# WHAT YOU HAVE TO DO:
Your copy of the data should match it exactly, leaving out only the pictures.

# DATA EXTRACT:
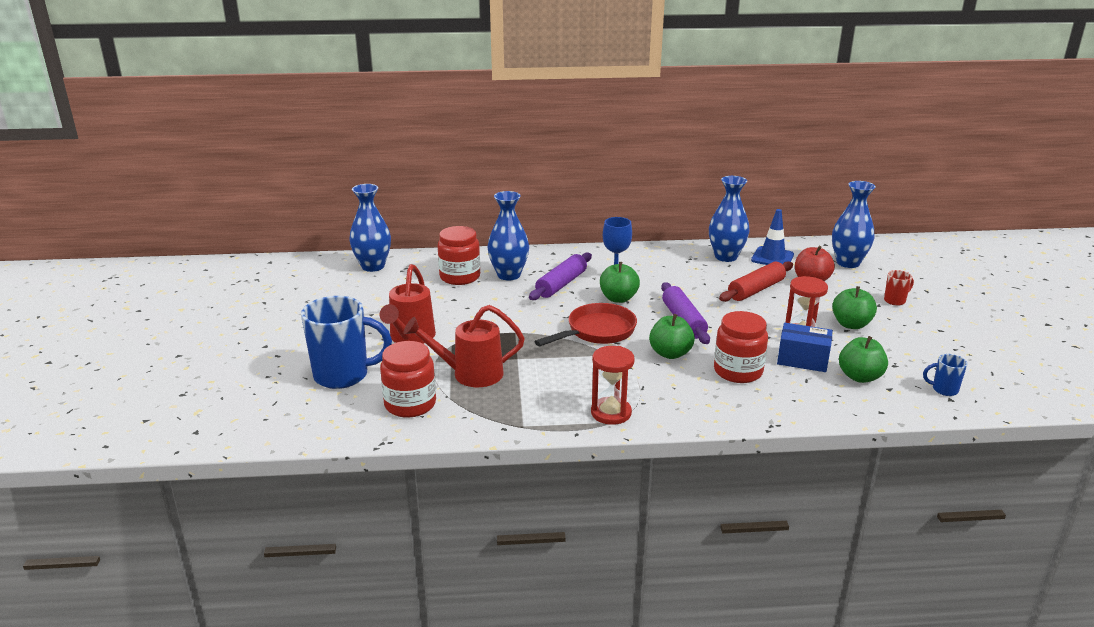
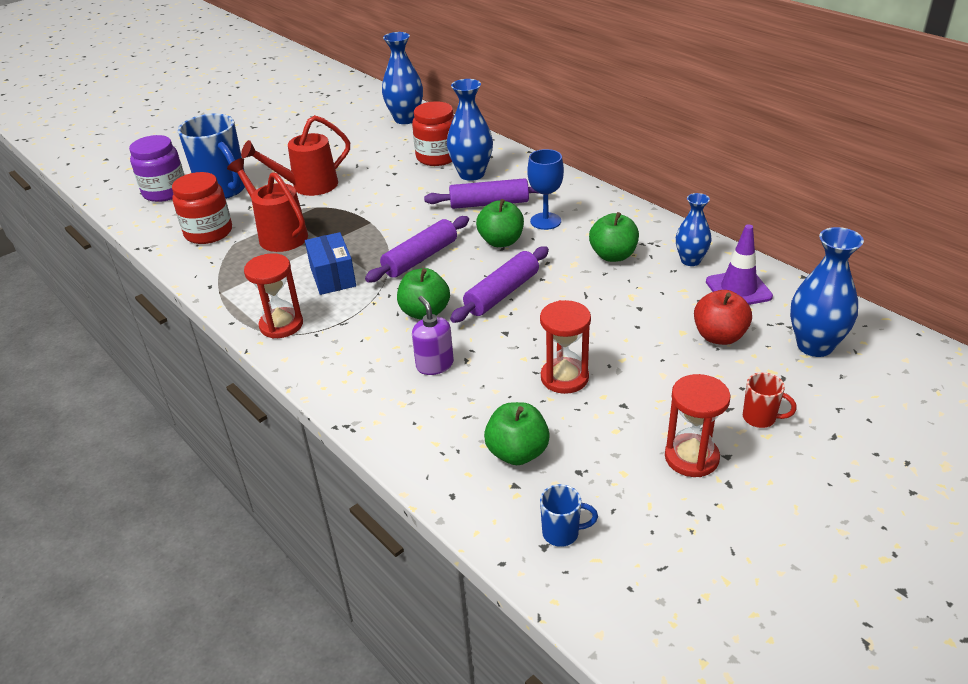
camera: 55 degrees right, 10 degrees up
(289, 405) = (165, 192): none -> purple jar
(597, 331) = (420, 258): red pan -> purple rolling pin
(726, 257) = (690, 260): blue vase -> blue vase, size x0.64
(738, 371) = (434, 365): red jar -> purple soap dispenser
(756, 290) = (637, 309): red rolling pin -> none
(772, 257) = (738, 289): blue traffic cone -> purple traffic cone
(802, 360) = (509, 398): blue box -> blue box (333, 277)
(851, 324) = (642, 404): green apple -> green apple (613, 256)
(911, 330) = (691, 457): none -> red hourglass
(944, 390) = (562, 533): blue mug -> blue mug turned 120 degrees clockwise

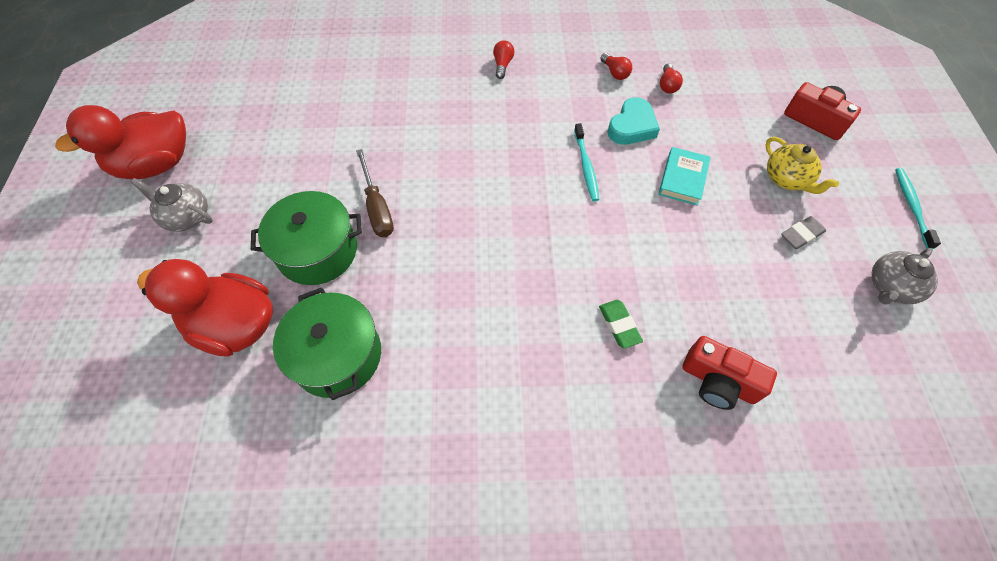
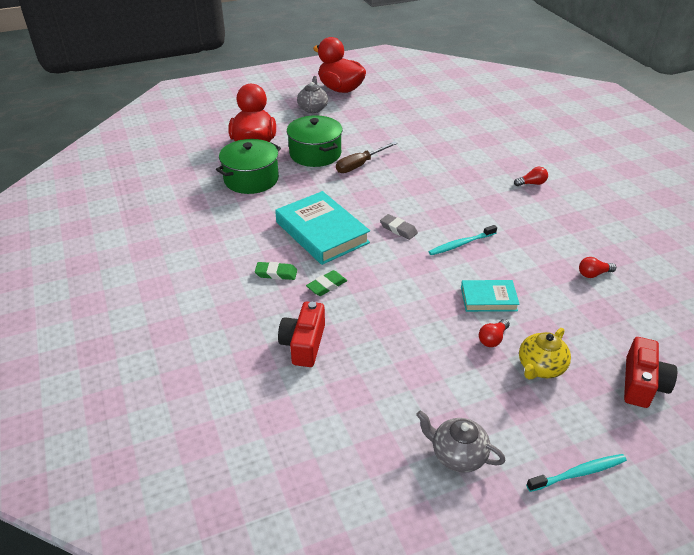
camera: 70 degrees right, 20 degrees down
(510, 299) = (322, 232): none -> turquoise book
(577, 378) = (276, 273): none -> green eraser
(615, 73) = (579, 241): red light bulb -> red light bulb (492, 339)
(632, 126) = (524, 261): turquoise heart -> none
(801, 235) = (479, 383): grey eraser -> grey eraser (398, 229)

# RESPONSE BELOW:
camera: 55 degrees right, 10 degrees up
(289, 405) = (165, 192): none -> purple jar
(597, 331) = (420, 258): red pan -> purple rolling pin
(726, 257) = (690, 260): blue vase -> blue vase, size x0.64
(738, 371) = (434, 365): red jar -> purple soap dispenser
(756, 290) = (637, 309): red rolling pin -> none
(772, 257) = (738, 289): blue traffic cone -> purple traffic cone
(802, 360) = (509, 398): blue box -> blue box (333, 277)
(851, 324) = (642, 404): green apple -> green apple (613, 256)
(911, 330) = (691, 457): none -> red hourglass
(944, 390) = (562, 533): blue mug -> blue mug turned 120 degrees clockwise

camera: 70 degrees right, 20 degrees down
(510, 299) = (322, 232): none -> turquoise book
(577, 378) = (276, 273): none -> green eraser
(615, 73) = (579, 241): red light bulb -> red light bulb (492, 339)
(632, 126) = (524, 261): turquoise heart -> none
(801, 235) = (479, 383): grey eraser -> grey eraser (398, 229)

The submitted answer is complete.